(Items from a dataset)
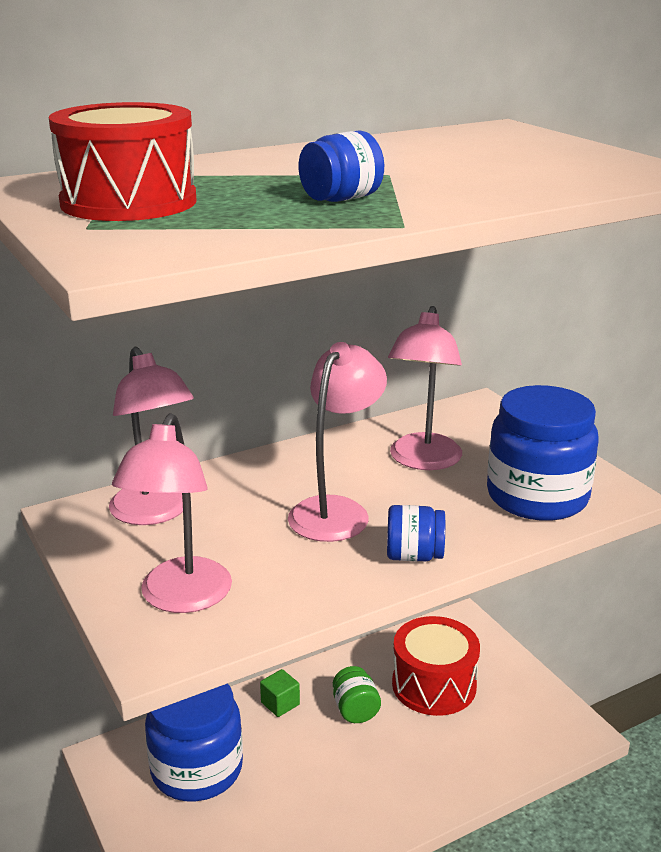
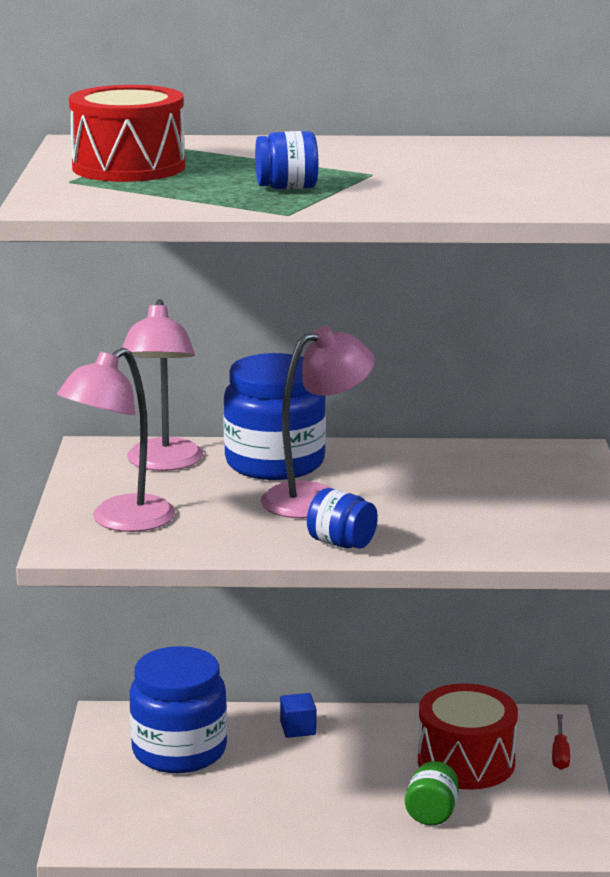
camera: 30 degrees right, 5 degrees down
(280, 703) = (298, 728): green cube -> blue cube
(355, 710) = (365, 756): green jar -> green jar (431, 813)
(423, 461) = (446, 481): pink lamp -> none
(491, 650) = (560, 753): none -> red screwdriver
(537, 497) = (517, 532): blue jar -> blue jar (275, 463)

> _TASK TO COMPLETE_:
All lines in the data that contain the word "blue" should be copied.

> _YOUR SOLUTION_:
(280, 703) = (298, 728): green cube -> blue cube
(537, 497) = (517, 532): blue jar -> blue jar (275, 463)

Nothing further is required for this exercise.